## Instructions for the task
Write out the data below in full. Keep it exact.

## Supplied data
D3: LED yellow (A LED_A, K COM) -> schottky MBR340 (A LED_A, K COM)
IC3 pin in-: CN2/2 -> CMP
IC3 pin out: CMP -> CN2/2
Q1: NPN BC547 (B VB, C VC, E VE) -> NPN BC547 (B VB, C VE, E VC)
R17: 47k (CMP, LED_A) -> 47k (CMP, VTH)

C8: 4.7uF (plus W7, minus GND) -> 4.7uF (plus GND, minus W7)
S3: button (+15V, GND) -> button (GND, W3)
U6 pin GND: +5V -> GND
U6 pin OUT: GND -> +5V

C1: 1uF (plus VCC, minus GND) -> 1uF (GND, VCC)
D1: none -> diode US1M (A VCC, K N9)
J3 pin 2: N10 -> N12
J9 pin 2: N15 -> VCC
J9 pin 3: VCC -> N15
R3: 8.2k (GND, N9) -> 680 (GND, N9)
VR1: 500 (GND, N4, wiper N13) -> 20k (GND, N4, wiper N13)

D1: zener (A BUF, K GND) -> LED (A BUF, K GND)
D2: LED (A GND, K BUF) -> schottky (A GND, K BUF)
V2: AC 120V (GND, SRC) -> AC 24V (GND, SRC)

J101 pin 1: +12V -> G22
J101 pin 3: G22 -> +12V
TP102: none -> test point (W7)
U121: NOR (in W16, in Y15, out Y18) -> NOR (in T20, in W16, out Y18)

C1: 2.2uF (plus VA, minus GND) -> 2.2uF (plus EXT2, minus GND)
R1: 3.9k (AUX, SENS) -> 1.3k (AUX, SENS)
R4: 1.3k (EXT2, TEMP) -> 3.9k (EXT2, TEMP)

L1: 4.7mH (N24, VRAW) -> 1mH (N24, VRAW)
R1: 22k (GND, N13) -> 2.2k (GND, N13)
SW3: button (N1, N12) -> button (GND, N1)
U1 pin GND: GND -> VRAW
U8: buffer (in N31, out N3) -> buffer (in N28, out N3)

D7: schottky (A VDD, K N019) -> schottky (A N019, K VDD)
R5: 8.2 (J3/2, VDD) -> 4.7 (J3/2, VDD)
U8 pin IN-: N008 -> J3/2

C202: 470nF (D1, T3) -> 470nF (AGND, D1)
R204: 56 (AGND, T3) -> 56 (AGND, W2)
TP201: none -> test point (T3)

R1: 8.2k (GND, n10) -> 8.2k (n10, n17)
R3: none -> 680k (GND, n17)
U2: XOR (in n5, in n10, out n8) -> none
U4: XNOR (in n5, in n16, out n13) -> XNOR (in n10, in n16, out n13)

## Problem solution
D3: LED yellow (A LED_A, K COM) -> schottky MBR340 (A LED_A, K COM)
IC3 pin in-: CN2/2 -> CMP
IC3 pin out: CMP -> CN2/2
Q1: NPN BC547 (B VB, C VC, E VE) -> NPN BC547 (B VB, C VE, E VC)
R17: 47k (CMP, LED_A) -> 47k (CMP, VTH)

C8: 4.7uF (plus W7, minus GND) -> 4.7uF (plus GND, minus W7)
S3: button (+15V, GND) -> button (GND, W3)
U6 pin GND: +5V -> GND
U6 pin OUT: GND -> +5V

C1: 1uF (plus VCC, minus GND) -> 1uF (GND, VCC)
D1: none -> diode US1M (A VCC, K N9)
J3 pin 2: N10 -> N12
J9 pin 2: N15 -> VCC
J9 pin 3: VCC -> N15
R3: 8.2k (GND, N9) -> 680 (GND, N9)
VR1: 500 (GND, N4, wiper N13) -> 20k (GND, N4, wiper N13)

D1: zener (A BUF, K GND) -> LED (A BUF, K GND)
D2: LED (A GND, K BUF) -> schottky (A GND, K BUF)
V2: AC 120V (GND, SRC) -> AC 24V (GND, SRC)

J101 pin 1: +12V -> G22
J101 pin 3: G22 -> +12V
TP102: none -> test point (W7)
U121: NOR (in W16, in Y15, out Y18) -> NOR (in T20, in W16, out Y18)

C1: 2.2uF (plus VA, minus GND) -> 2.2uF (plus EXT2, minus GND)
R1: 3.9k (AUX, SENS) -> 1.3k (AUX, SENS)
R4: 1.3k (EXT2, TEMP) -> 3.9k (EXT2, TEMP)

L1: 4.7mH (N24, VRAW) -> 1mH (N24, VRAW)
R1: 22k (GND, N13) -> 2.2k (GND, N13)
SW3: button (N1, N12) -> button (GND, N1)
U1 pin GND: GND -> VRAW
U8: buffer (in N31, out N3) -> buffer (in N28, out N3)

D7: schottky (A VDD, K N019) -> schottky (A N019, K VDD)
R5: 8.2 (J3/2, VDD) -> 4.7 (J3/2, VDD)
U8 pin IN-: N008 -> J3/2

C202: 470nF (D1, T3) -> 470nF (AGND, D1)
R204: 56 (AGND, T3) -> 56 (AGND, W2)
TP201: none -> test point (T3)

R1: 8.2k (GND, n10) -> 8.2k (n10, n17)
R3: none -> 680k (GND, n17)
U2: XOR (in n5, in n10, out n8) -> none
U4: XNOR (in n5, in n16, out n13) -> XNOR (in n10, in n16, out n13)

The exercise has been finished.